» **Information provided**
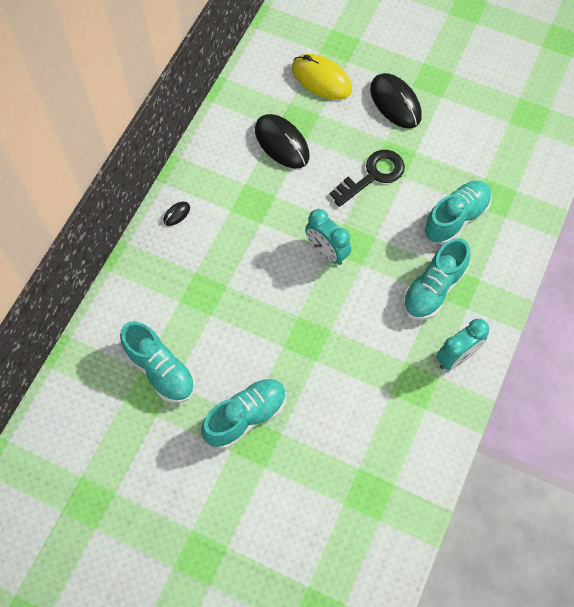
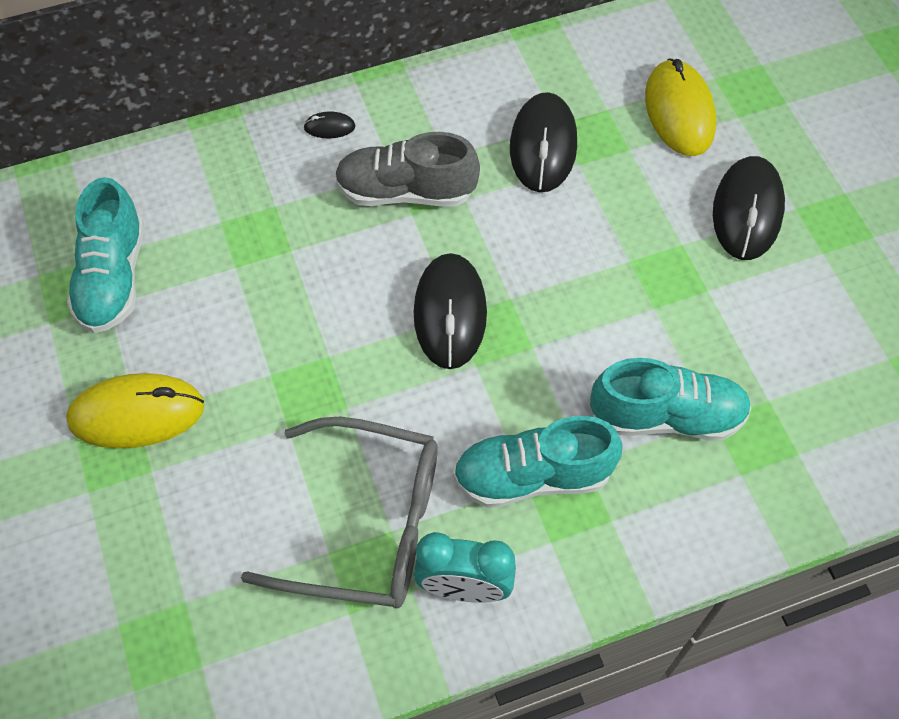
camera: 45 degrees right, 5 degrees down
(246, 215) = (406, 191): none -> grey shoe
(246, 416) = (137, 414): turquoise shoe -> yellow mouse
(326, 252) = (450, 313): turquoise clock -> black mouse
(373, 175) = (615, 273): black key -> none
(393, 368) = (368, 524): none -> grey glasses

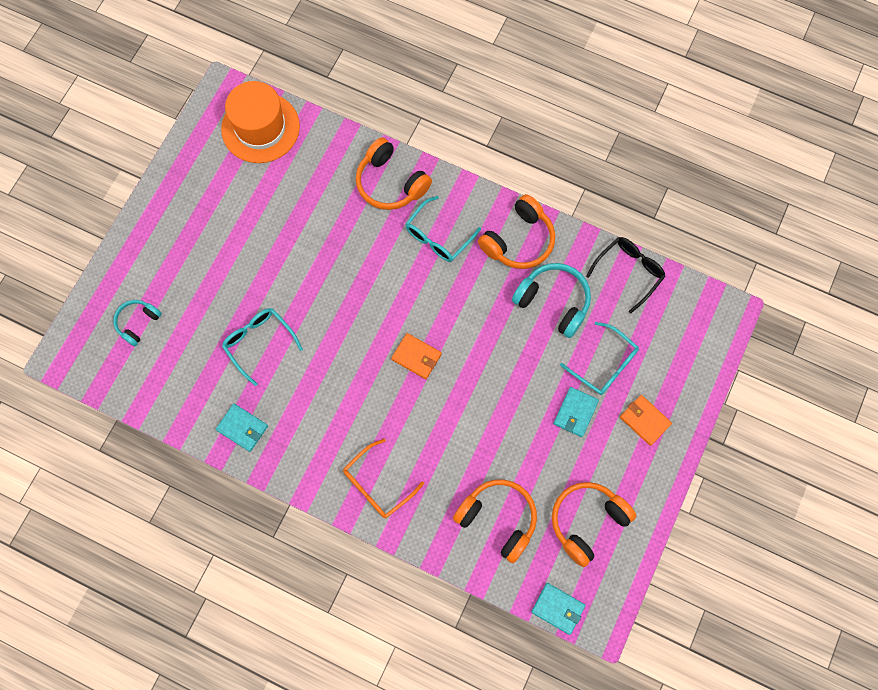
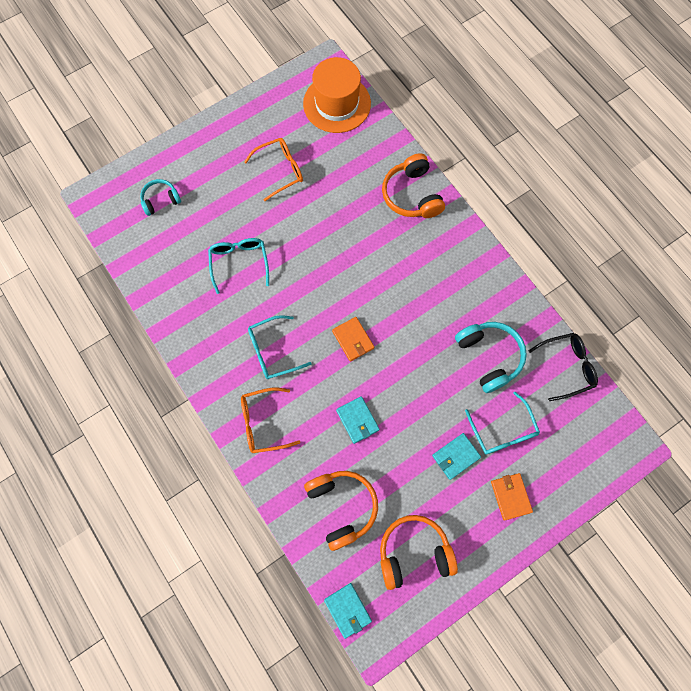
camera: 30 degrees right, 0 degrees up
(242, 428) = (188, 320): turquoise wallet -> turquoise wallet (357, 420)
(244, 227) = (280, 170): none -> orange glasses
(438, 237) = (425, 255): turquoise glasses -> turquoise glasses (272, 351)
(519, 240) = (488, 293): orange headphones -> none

» **What the task asks**
Every line in the records above that contains the word "none" is to be copied out.

» **Task solution**
(246, 215) = (406, 191): none -> grey shoe
(373, 175) = (615, 273): black key -> none
(393, 368) = (368, 524): none -> grey glasses
(244, 227) = (280, 170): none -> orange glasses
(519, 240) = (488, 293): orange headphones -> none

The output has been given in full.